[start of DATA IN THIS EXERCISE]

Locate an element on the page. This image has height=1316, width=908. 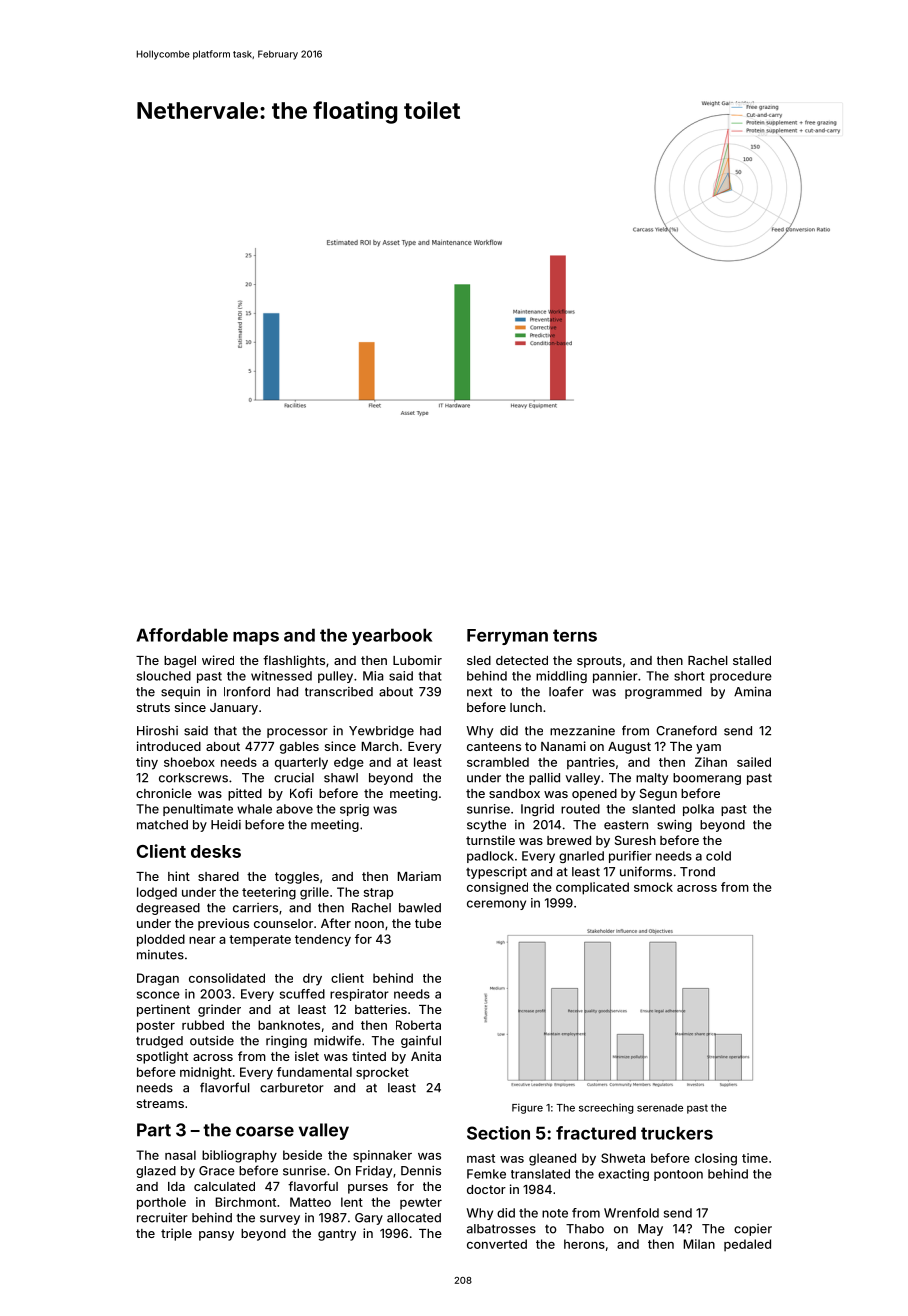
smock is located at coordinates (653, 887).
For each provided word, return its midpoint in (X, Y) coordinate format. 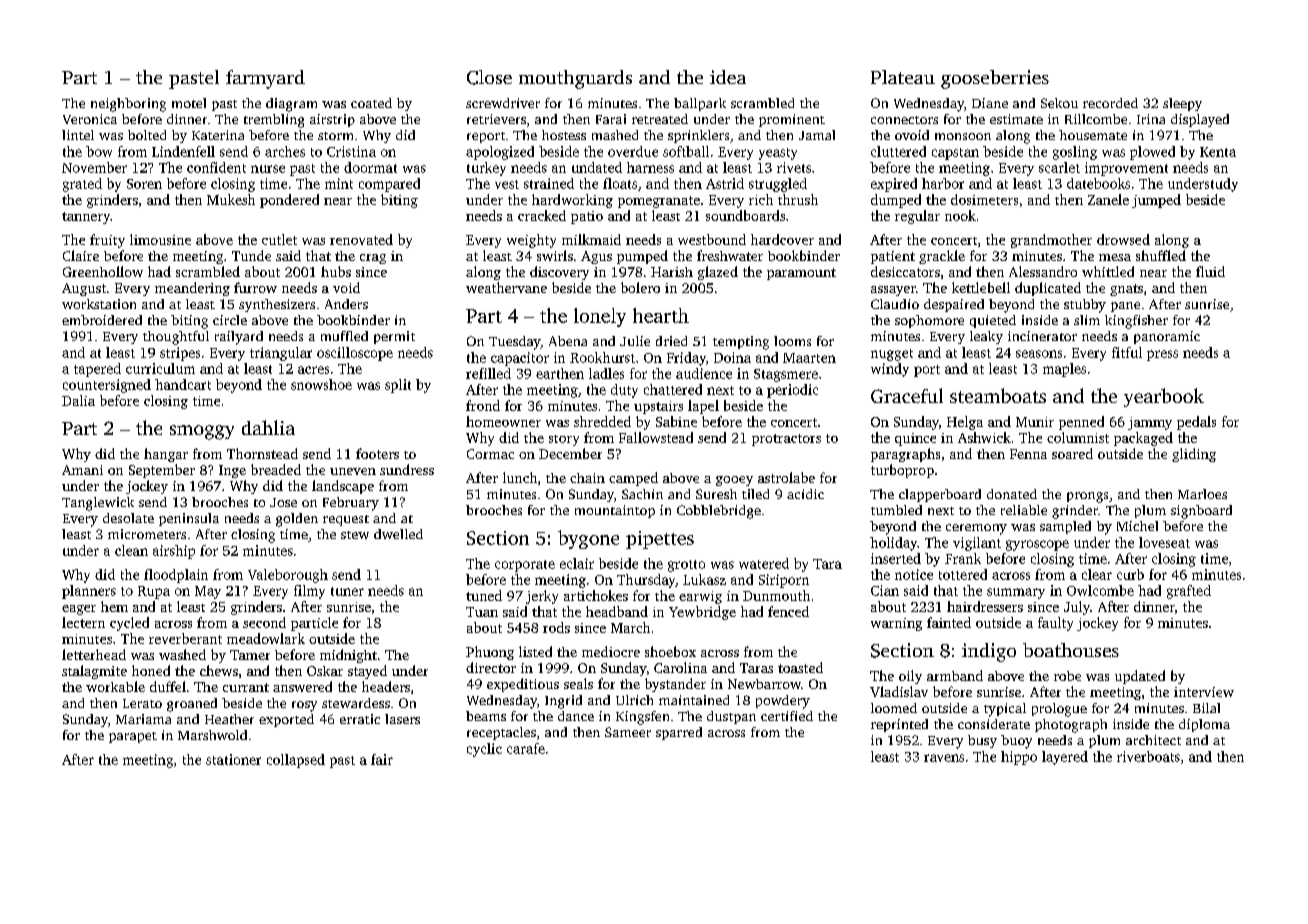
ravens (944, 758)
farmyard (265, 79)
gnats (1126, 290)
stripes (180, 354)
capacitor (520, 359)
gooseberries (995, 79)
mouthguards (575, 79)
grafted (1189, 592)
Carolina (680, 667)
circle (230, 320)
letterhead (94, 654)
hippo (1019, 758)
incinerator (1042, 336)
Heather (229, 719)
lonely (600, 317)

[end of DATA IN THIS EXERCISE]

▸ **TASK REQUIREMENTS**: Render every line of the records above as a JSON list of strings, one string per line, omitting blank lines. Leave the pictures out of the answer.

▸ **THE ANSWER**:
[
  "Locate an element on the page. This image has height=1316, width=908. ",
  "smock is located at coordinates (653, 887).",
  "For each provided word, return its midpoint in (X, Y) coordinate format. ",
  "ravens (944, 758)",
  "farmyard (265, 79)",
  "gnats (1126, 290)",
  "stripes (180, 354)",
  "capacitor (520, 359)",
  "gooseberries (995, 79)",
  "mouthguards (575, 79)",
  "grafted (1189, 592)",
  "Carolina (680, 667)",
  "circle (230, 320)",
  "letterhead (94, 654)",
  "hippo (1019, 758)",
  "incinerator (1042, 336)",
  "Heather (229, 719)",
  "lonely (600, 317)"
]